**What to work on:**
Nothing but the lines from the one holding "purple circle: (13, 28) -> (49, 35), moved" through the last line of the material below should be set down, exactly and without images.
####################
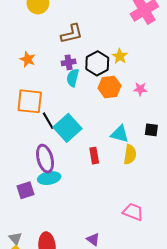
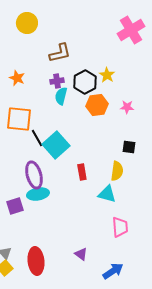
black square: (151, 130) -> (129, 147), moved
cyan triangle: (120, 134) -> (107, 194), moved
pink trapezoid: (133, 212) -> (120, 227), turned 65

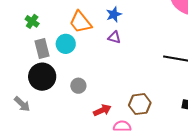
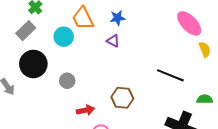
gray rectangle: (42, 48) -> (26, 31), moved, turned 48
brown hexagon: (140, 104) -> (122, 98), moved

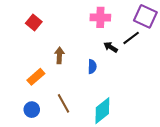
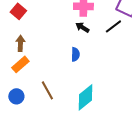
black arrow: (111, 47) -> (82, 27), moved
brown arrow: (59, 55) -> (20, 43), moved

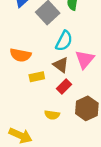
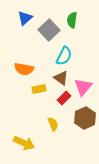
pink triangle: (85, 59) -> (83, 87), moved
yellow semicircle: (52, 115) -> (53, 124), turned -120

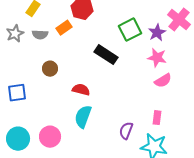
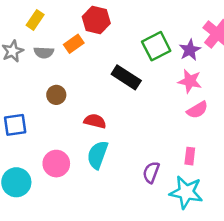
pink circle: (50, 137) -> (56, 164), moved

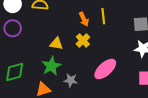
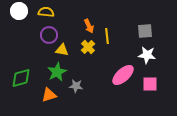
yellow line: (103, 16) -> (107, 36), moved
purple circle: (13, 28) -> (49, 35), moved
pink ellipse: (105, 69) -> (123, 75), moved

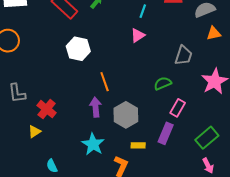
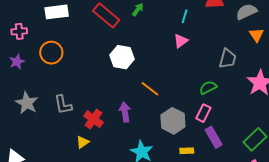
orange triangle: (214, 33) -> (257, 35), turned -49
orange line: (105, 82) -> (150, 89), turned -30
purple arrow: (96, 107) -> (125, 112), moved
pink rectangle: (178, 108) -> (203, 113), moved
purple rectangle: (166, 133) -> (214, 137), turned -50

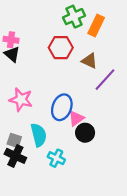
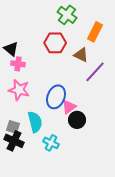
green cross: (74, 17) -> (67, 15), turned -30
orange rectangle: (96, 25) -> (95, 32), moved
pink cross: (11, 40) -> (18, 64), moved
####################
**Answer box:**
purple circle: (13, 28) -> (49, 35), moved
pink ellipse: (105, 69) -> (123, 75), moved

orange triangle: (214, 33) -> (257, 35), turned -49
orange line: (105, 82) -> (150, 89), turned -30
purple arrow: (96, 107) -> (125, 112), moved
pink rectangle: (178, 108) -> (203, 113), moved
purple rectangle: (166, 133) -> (214, 137), turned -50

green cross: (74, 17) -> (67, 15), turned -30
orange rectangle: (96, 25) -> (95, 32), moved
pink cross: (11, 40) -> (18, 64), moved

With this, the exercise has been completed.